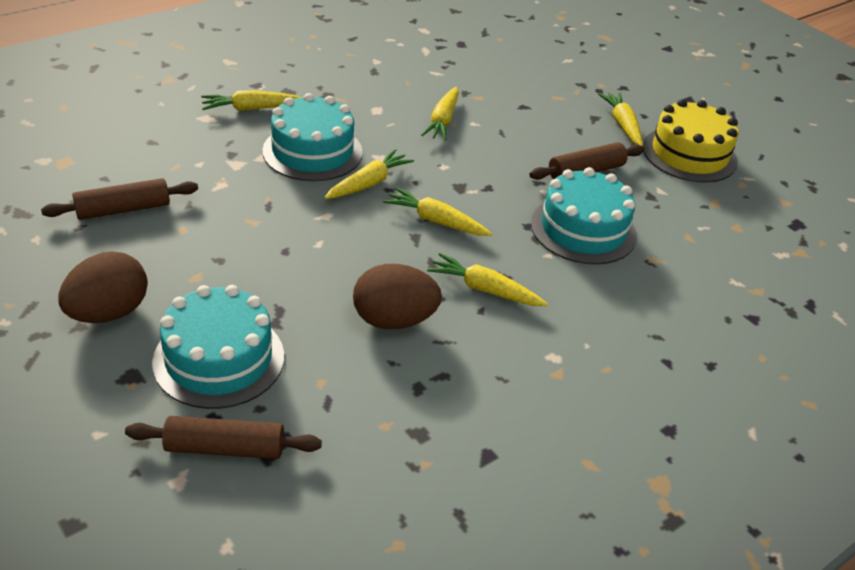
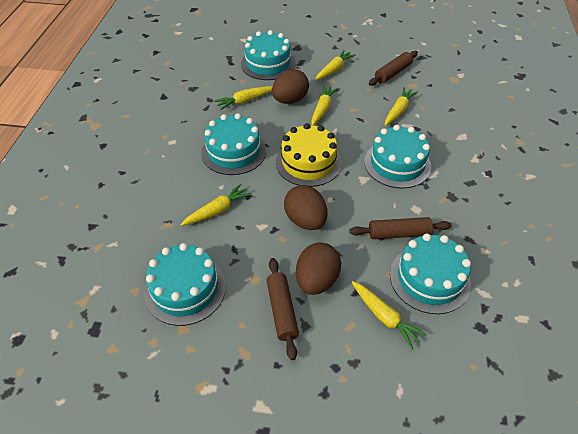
brown egg: 2 -> 3
turquoise cake: 3 -> 5

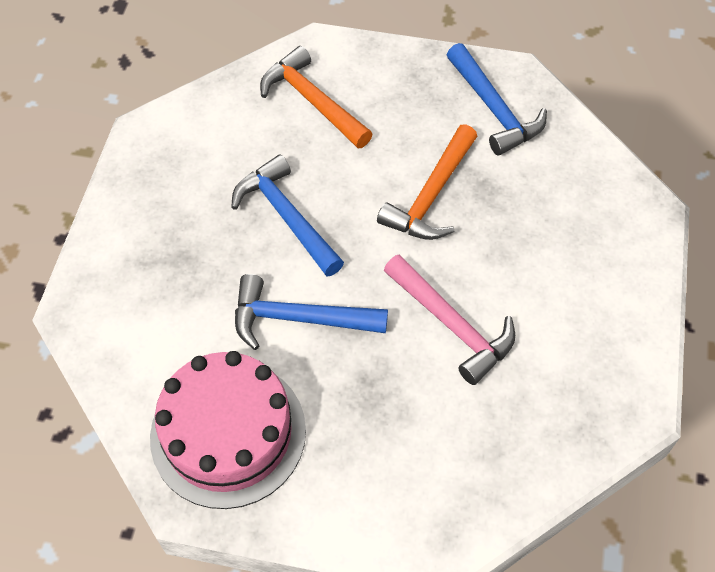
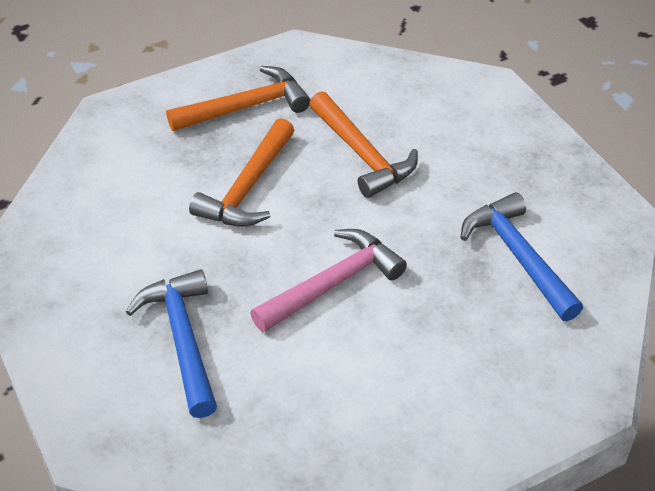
blue hammer: 3 -> 2
orange hammer: 2 -> 3
pink cake: 1 -> 0

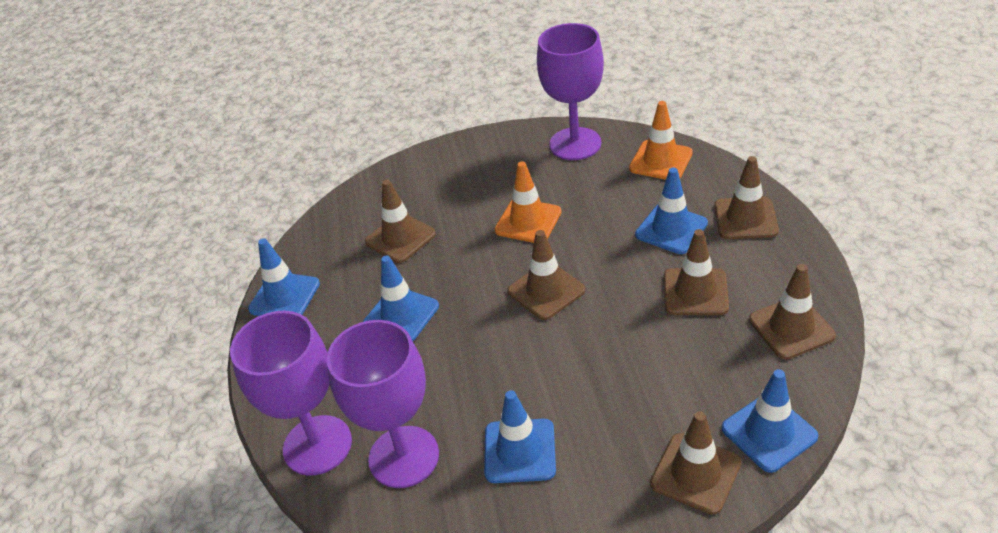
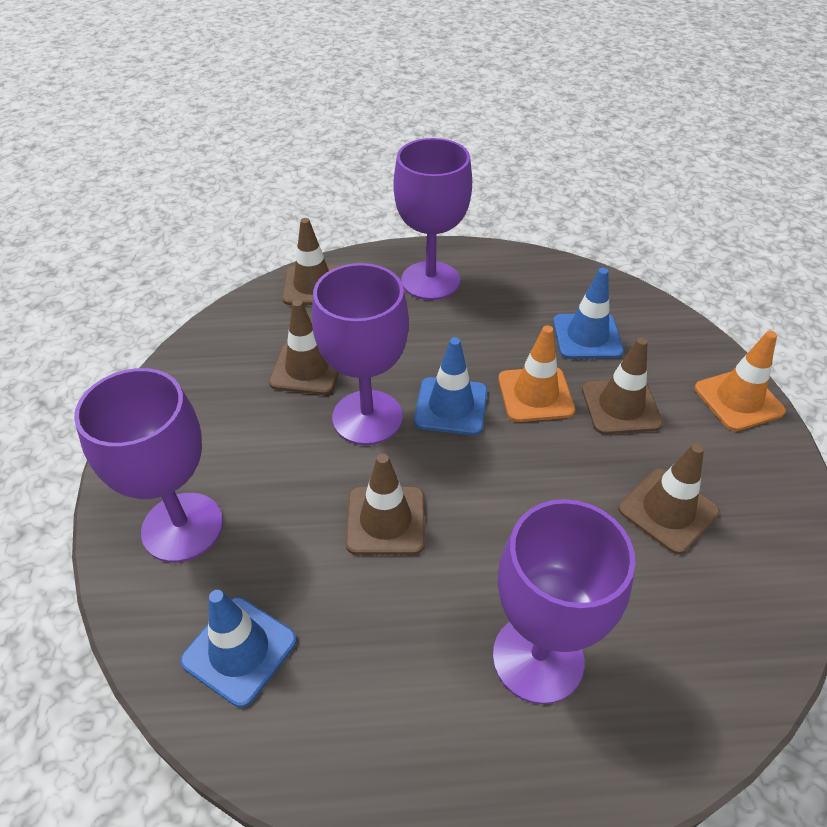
blue traffic cone: 5 -> 3
brown traffic cone: 6 -> 5
purple goblet: 3 -> 4

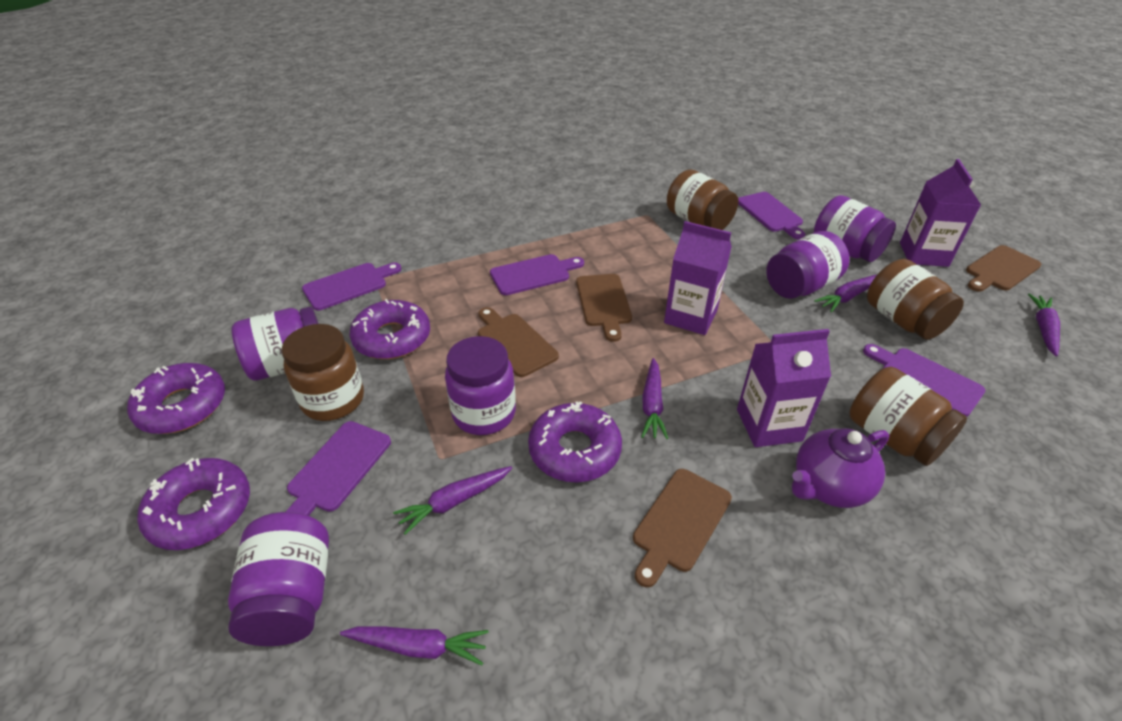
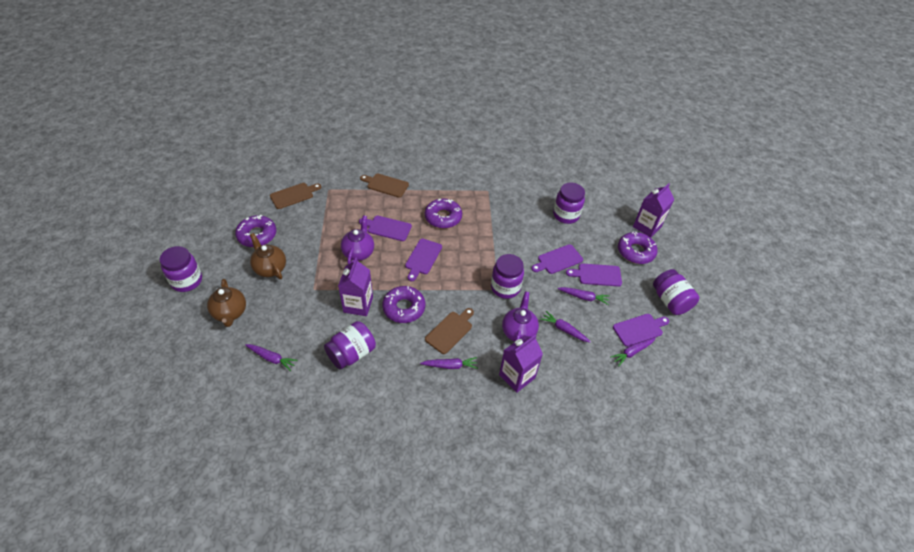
brown cutting board: 4 -> 3
brown jar: 4 -> 0
brown teapot: 0 -> 2
purple teapot: 1 -> 2

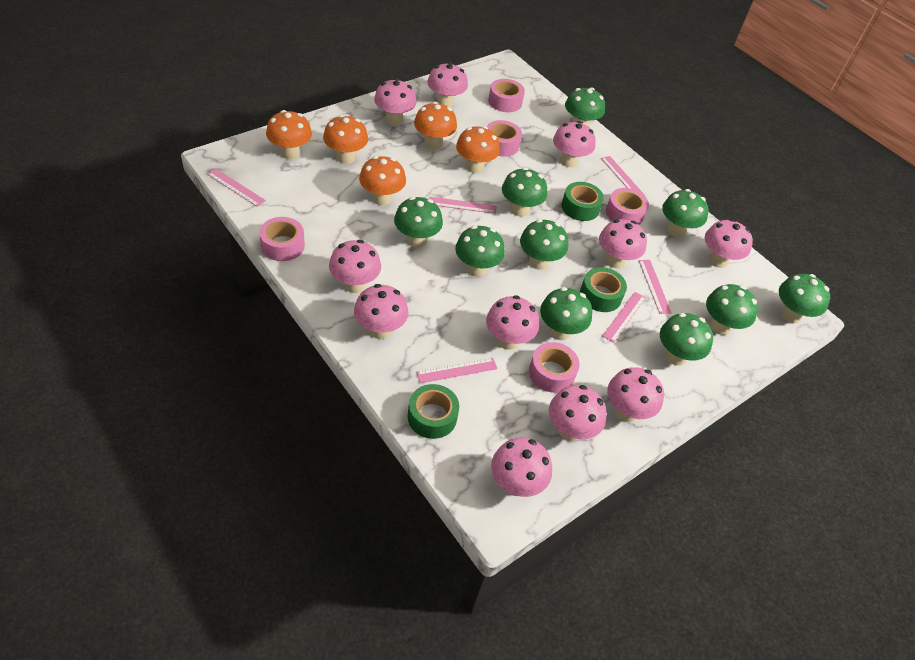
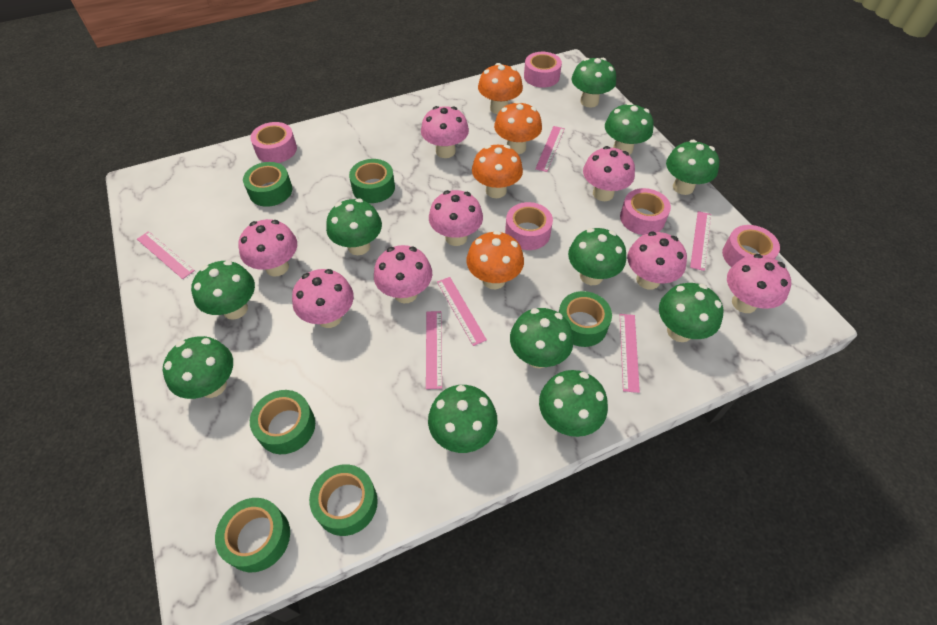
green mushroom: 10 -> 11
green tape: 3 -> 6
orange mushroom: 5 -> 4
pink mushroom: 11 -> 8

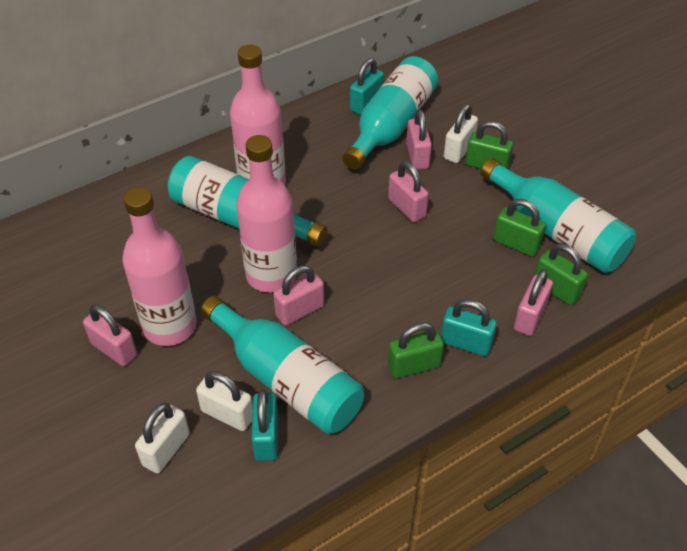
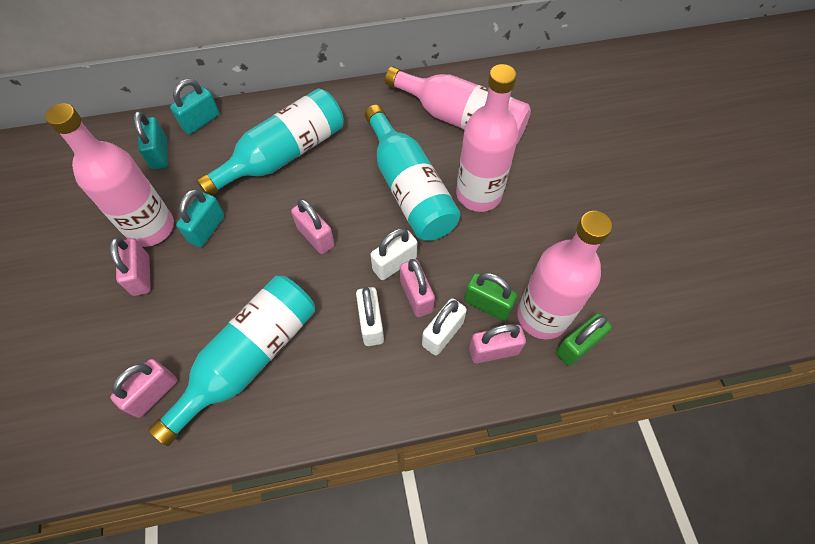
green padlock: 4 -> 2
pink bottle: 3 -> 4
turquoise bottle: 4 -> 3

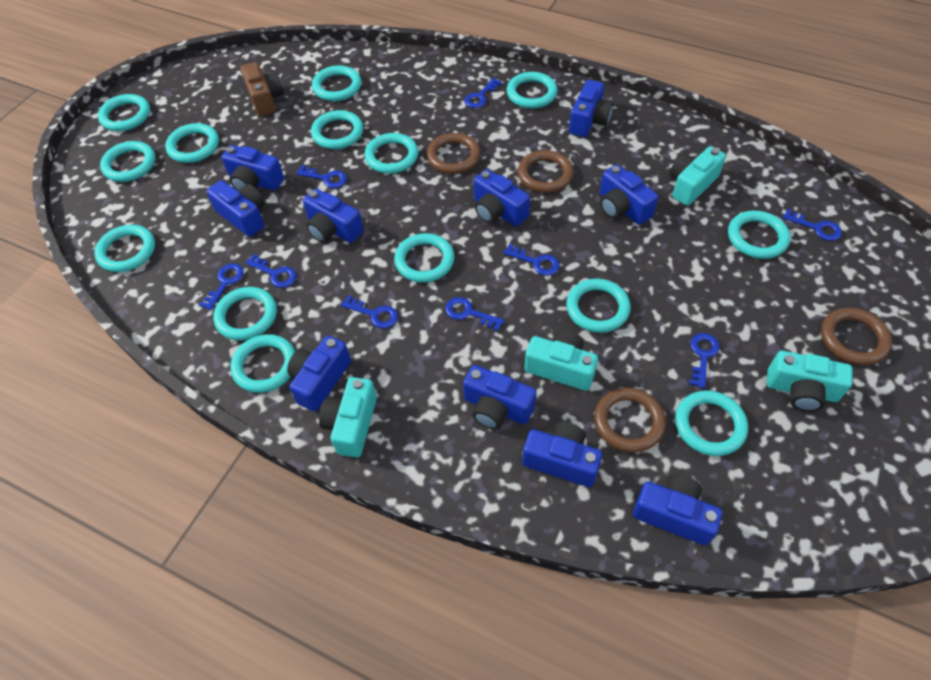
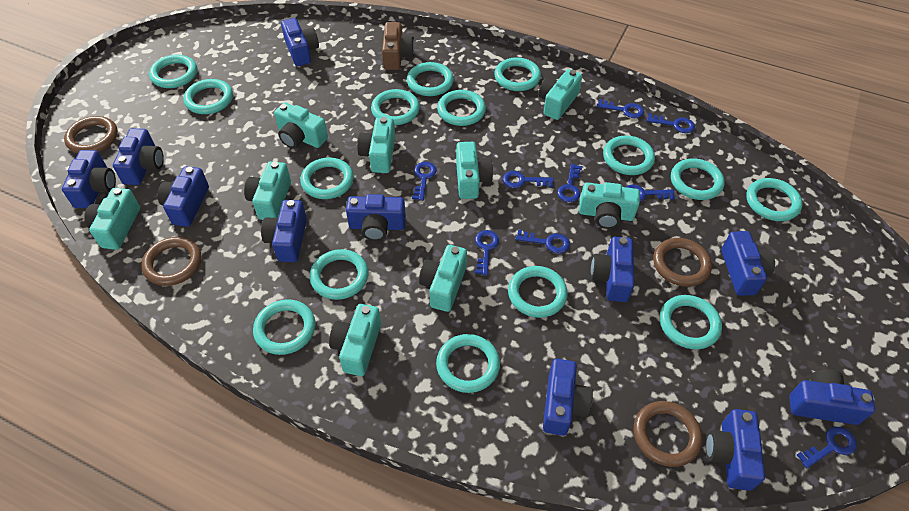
blue camera: 10 -> 11
turquoise camera: 4 -> 9
turquoise ring: 14 -> 15

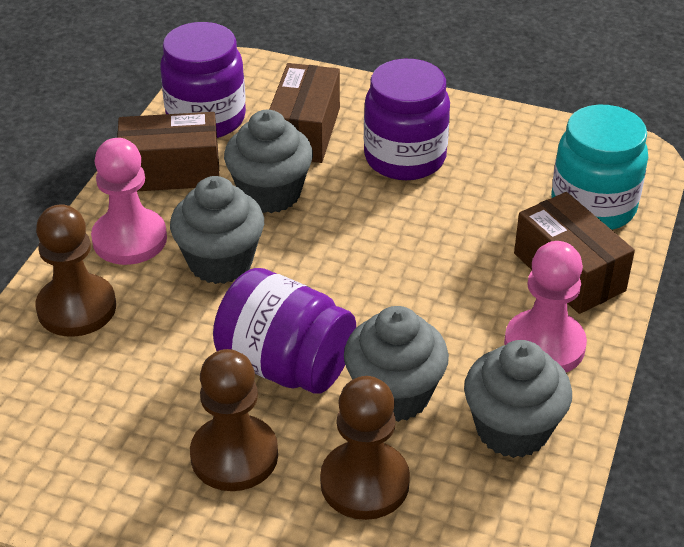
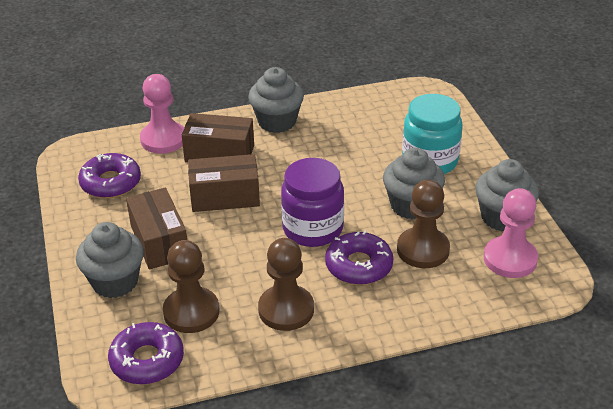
purple donut: 0 -> 3
purple jar: 3 -> 1

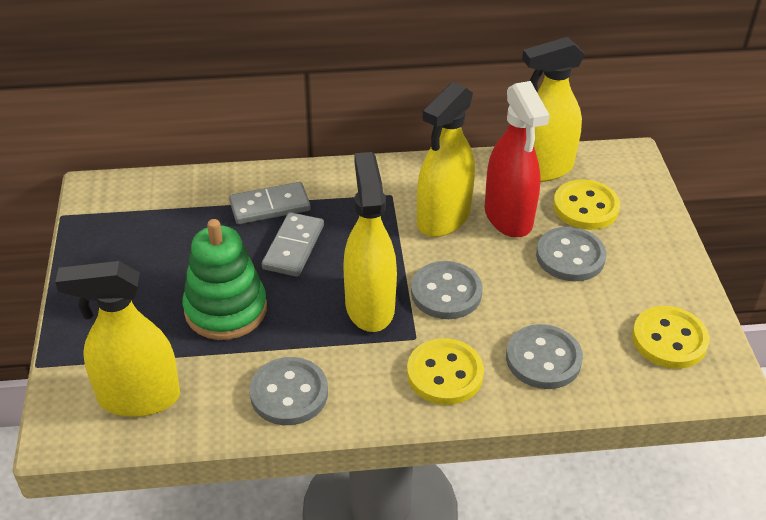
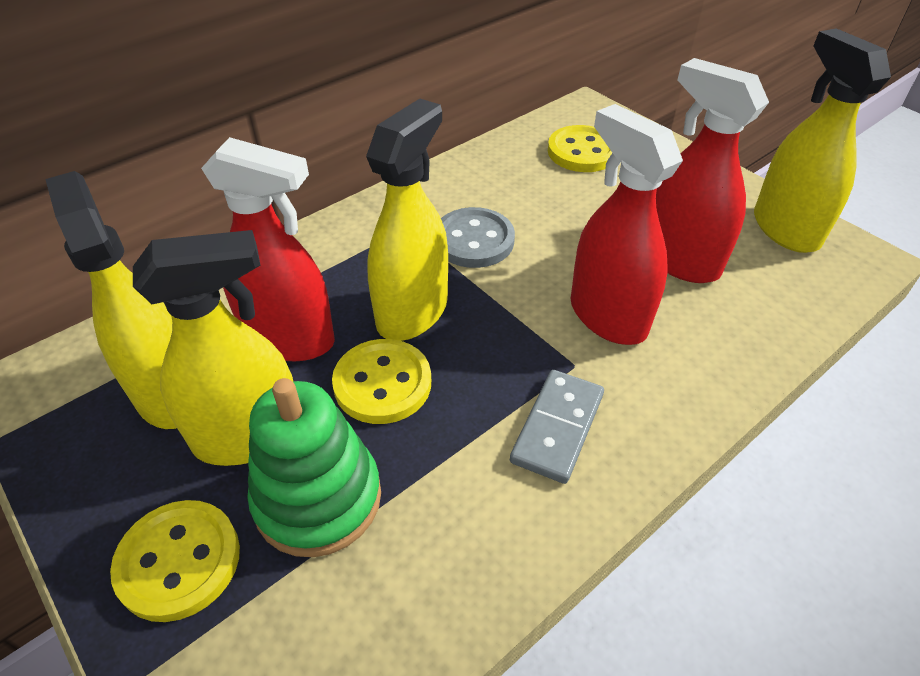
grey button: 4 -> 1
grey domino: 2 -> 1
red spray bottle: 1 -> 3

____________________

# WHAT IS EXPECTED:
In the listing above, locate each line with "traffic" and copy it.

# SOLVED PROBLEM:
blue traffic cone: 5 -> 3
brown traffic cone: 6 -> 5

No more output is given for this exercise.